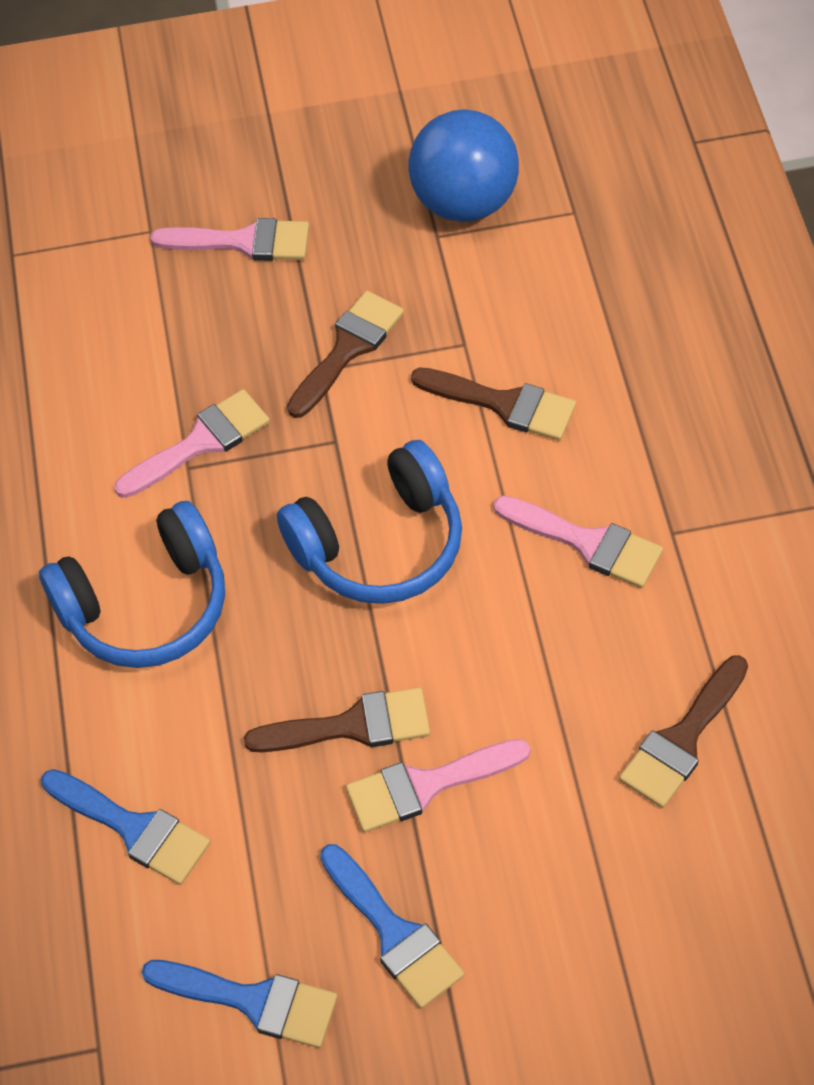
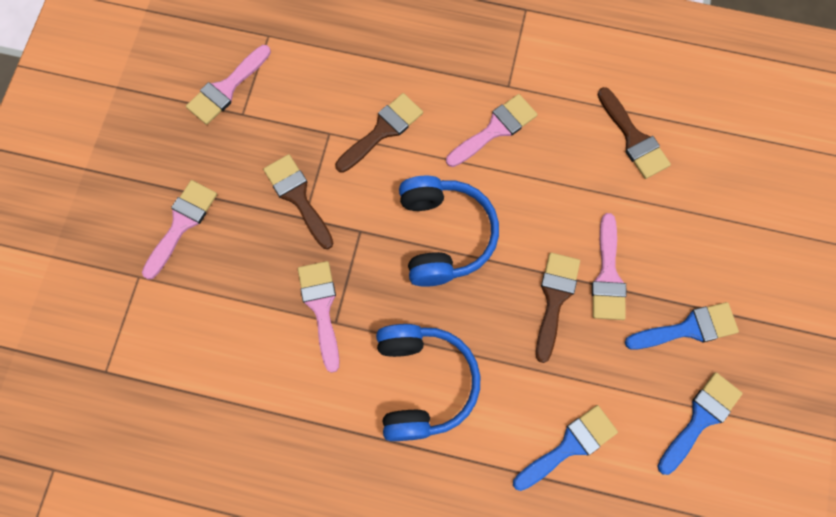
camera: 70 degrees left, 15 degrees up
(464, 202) = (226, 88): blue ball -> pink brush

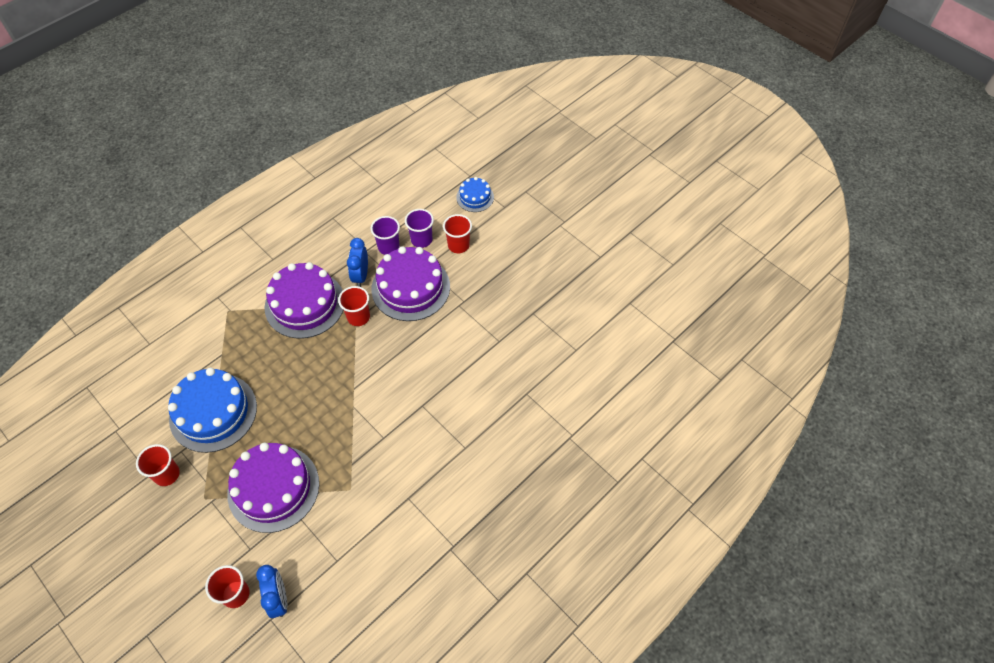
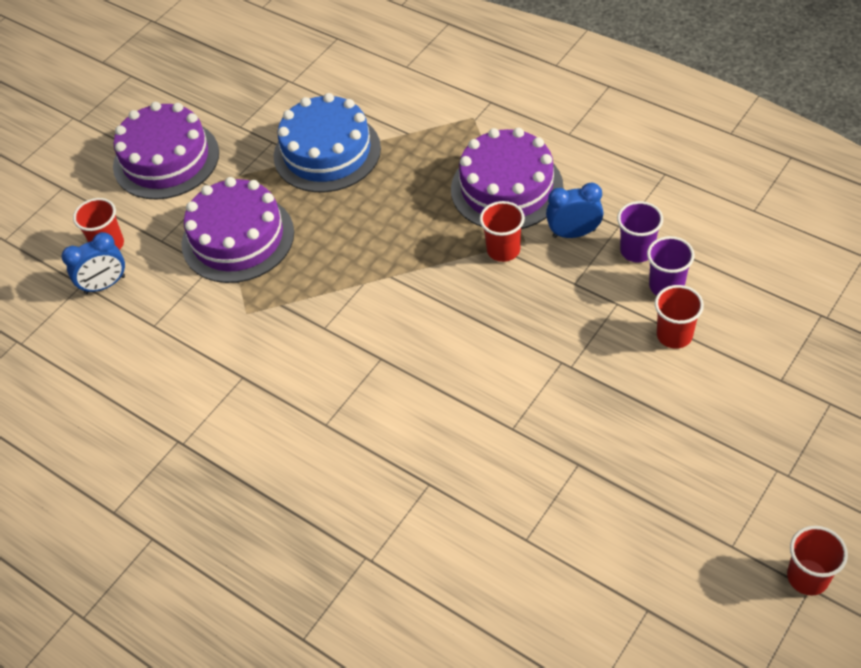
camera: 85 degrees right, 5 degrees down
(167, 474) = (242, 140): red cup -> red cup (807, 577)
(410, 288) = (573, 295): purple cake -> purple cake (166, 159)
(475, 197) = (782, 334): blue cake -> none

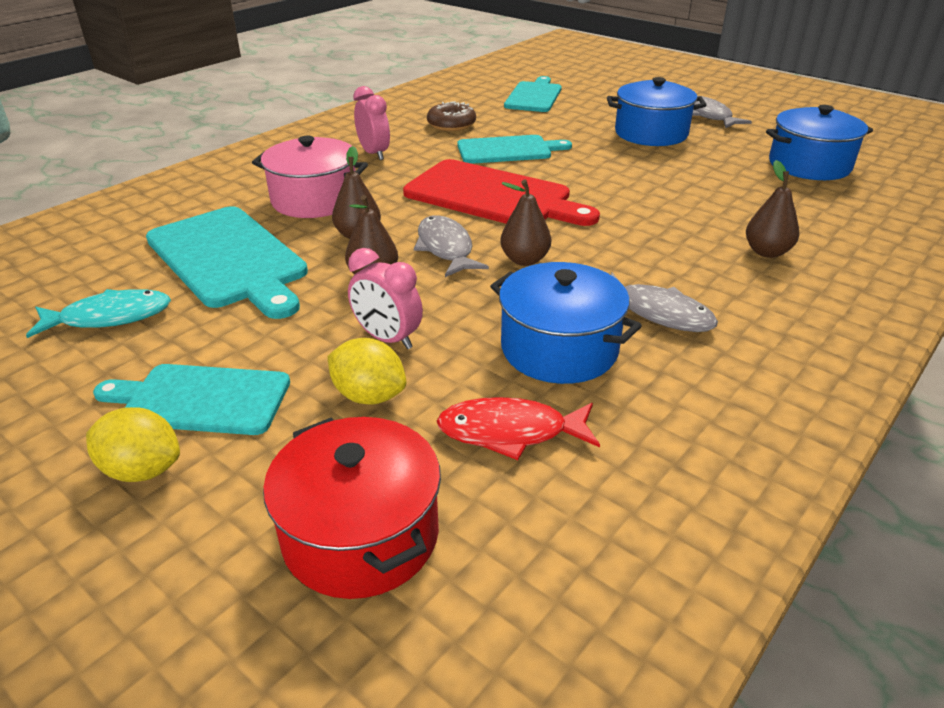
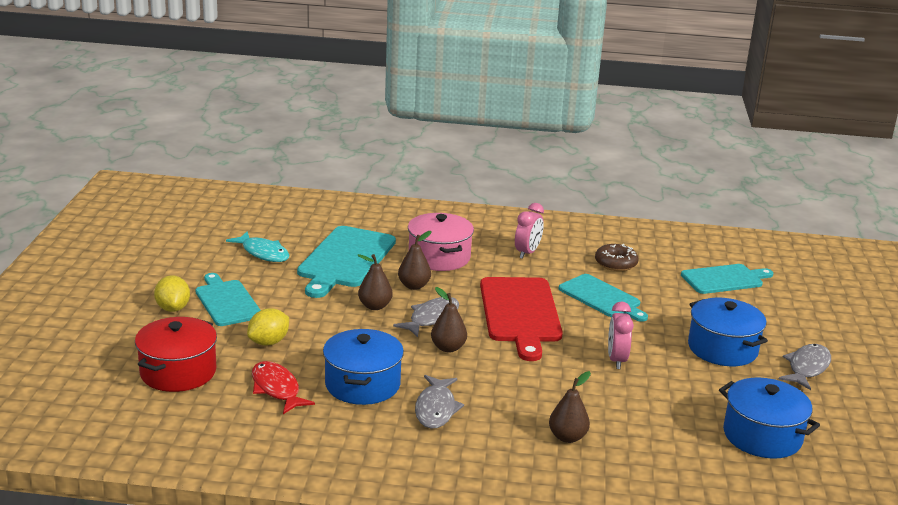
camera: 55 degrees right, 10 degrees down
(369, 396) = (269, 342): yellow lemon -> yellow lemon turned 45 degrees clockwise
(387, 339) = (320, 331): pink clock -> pink clock (616, 360)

■ **WHAT THE TASK ASKS**: Only the lines from the line holding "(410, 288) = (573, 295): purple" through the last line above belong in the answer, repeated exactly; the pictures do not.

■ **TASK RESPONSE**:
(410, 288) = (573, 295): purple cake -> purple cake (166, 159)
(475, 197) = (782, 334): blue cake -> none

camera: 55 degrees right, 10 degrees down
(369, 396) = (269, 342): yellow lemon -> yellow lemon turned 45 degrees clockwise
(387, 339) = (320, 331): pink clock -> pink clock (616, 360)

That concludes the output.